Task prompt: Scan the data below for lines holding the word "relocated", and copy each line found.
(Records for processing begins)
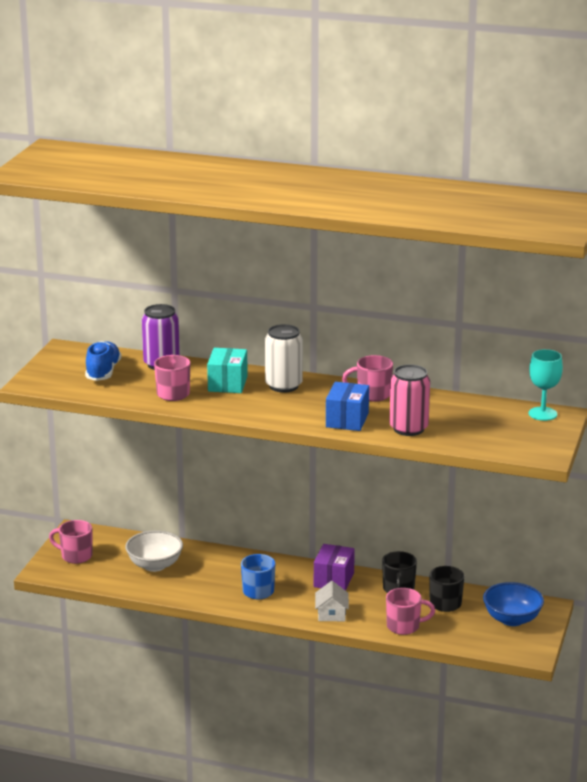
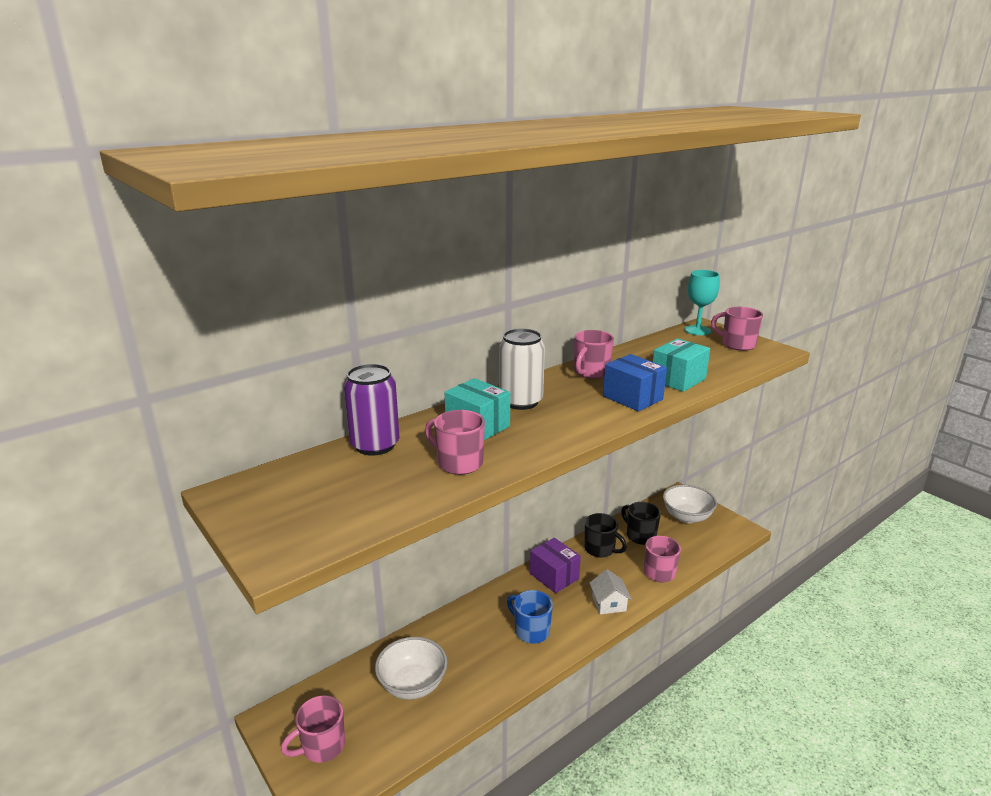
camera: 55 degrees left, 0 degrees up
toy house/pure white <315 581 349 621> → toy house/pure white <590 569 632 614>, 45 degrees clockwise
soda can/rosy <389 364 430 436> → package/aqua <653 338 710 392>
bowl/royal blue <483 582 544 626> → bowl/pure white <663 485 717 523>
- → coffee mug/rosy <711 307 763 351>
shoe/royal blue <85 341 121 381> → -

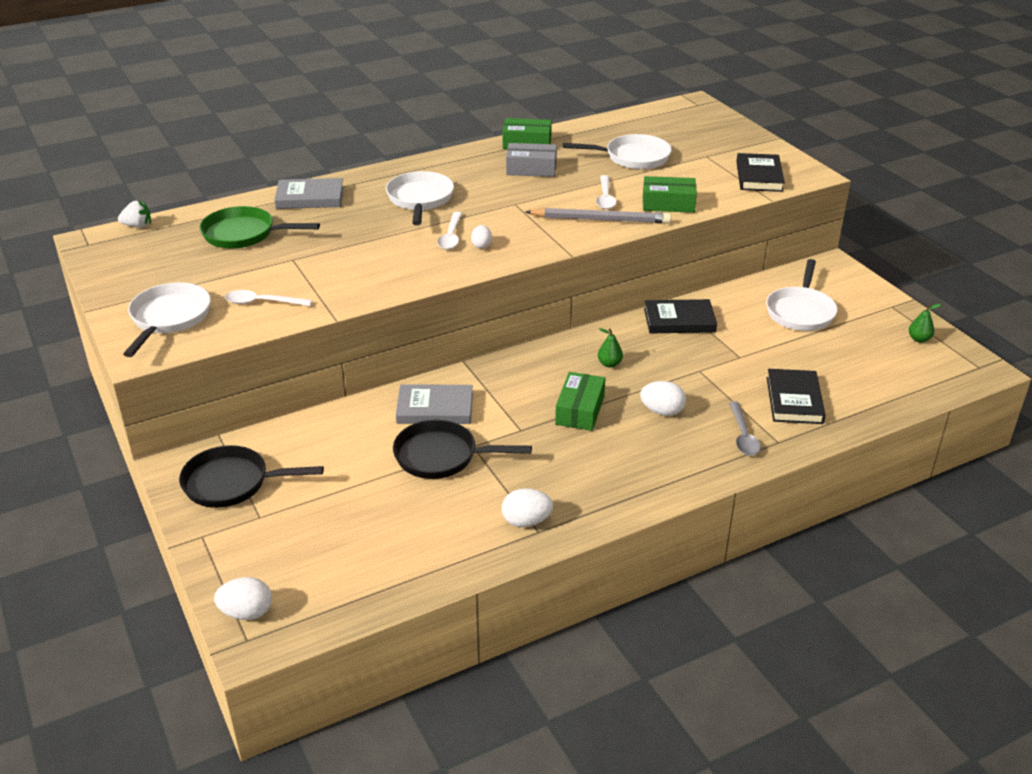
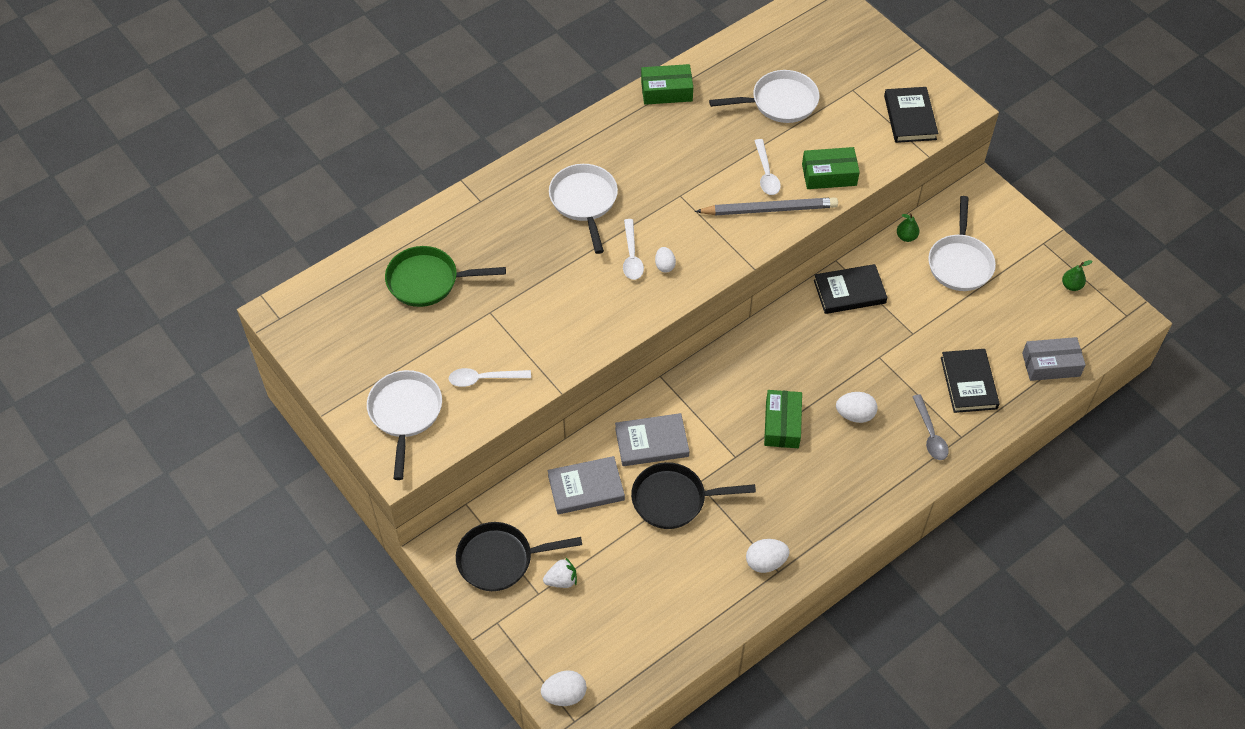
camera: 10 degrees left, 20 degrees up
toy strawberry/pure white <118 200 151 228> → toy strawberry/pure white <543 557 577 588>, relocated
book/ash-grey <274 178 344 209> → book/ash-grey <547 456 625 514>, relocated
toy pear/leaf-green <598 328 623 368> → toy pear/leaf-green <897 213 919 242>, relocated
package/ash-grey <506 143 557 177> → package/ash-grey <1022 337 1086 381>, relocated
(Records for processing ends)
Answer to this problem:
toy strawberry/pure white <118 200 151 228> → toy strawberry/pure white <543 557 577 588>, relocated
book/ash-grey <274 178 344 209> → book/ash-grey <547 456 625 514>, relocated
toy pear/leaf-green <598 328 623 368> → toy pear/leaf-green <897 213 919 242>, relocated
package/ash-grey <506 143 557 177> → package/ash-grey <1022 337 1086 381>, relocated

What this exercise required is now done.